(Recorded data)
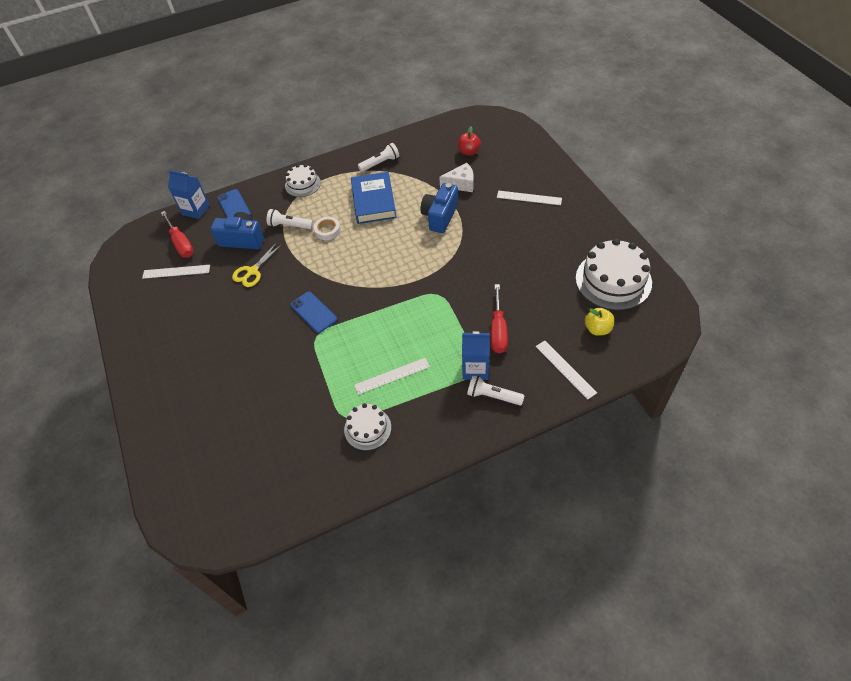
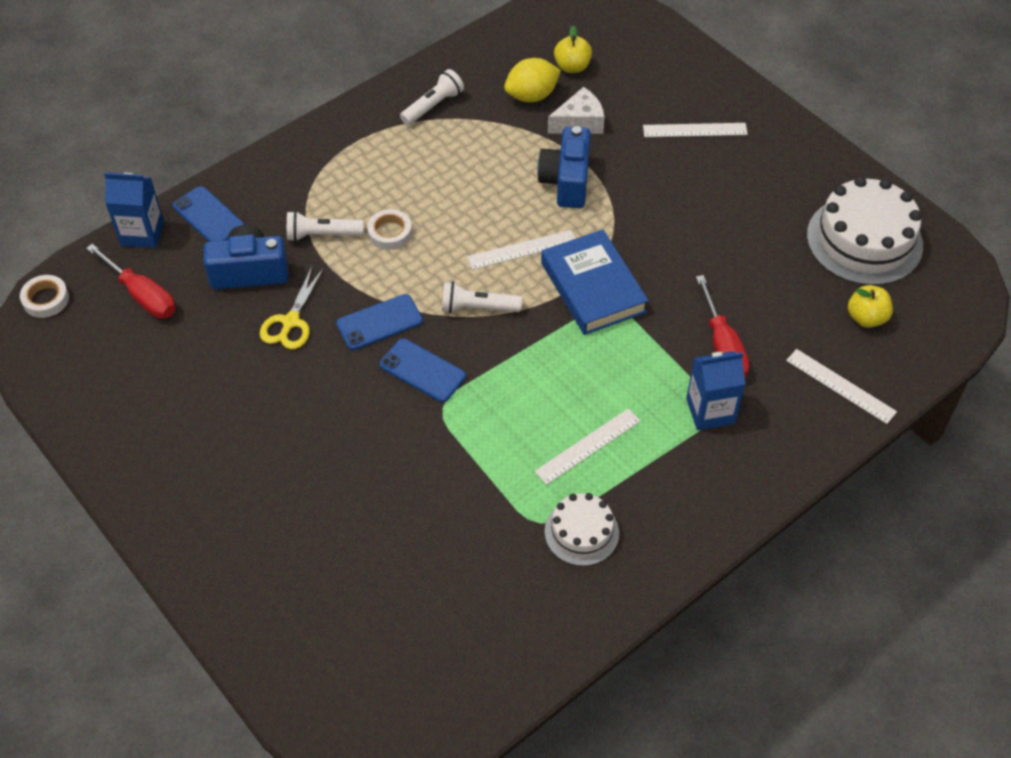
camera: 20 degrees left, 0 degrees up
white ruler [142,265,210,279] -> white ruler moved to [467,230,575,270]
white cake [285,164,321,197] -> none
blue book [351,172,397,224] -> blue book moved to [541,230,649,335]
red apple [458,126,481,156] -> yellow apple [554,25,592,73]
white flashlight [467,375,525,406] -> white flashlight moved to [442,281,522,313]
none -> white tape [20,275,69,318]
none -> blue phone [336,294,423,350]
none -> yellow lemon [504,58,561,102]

**TASK OBJECTIVE**
Each record above needs to be copied exactly, with images left out.

**WRITTEN SOLUTION**
camera: 20 degrees left, 0 degrees up
white ruler [142,265,210,279] -> white ruler moved to [467,230,575,270]
white cake [285,164,321,197] -> none
blue book [351,172,397,224] -> blue book moved to [541,230,649,335]
red apple [458,126,481,156] -> yellow apple [554,25,592,73]
white flashlight [467,375,525,406] -> white flashlight moved to [442,281,522,313]
none -> white tape [20,275,69,318]
none -> blue phone [336,294,423,350]
none -> yellow lemon [504,58,561,102]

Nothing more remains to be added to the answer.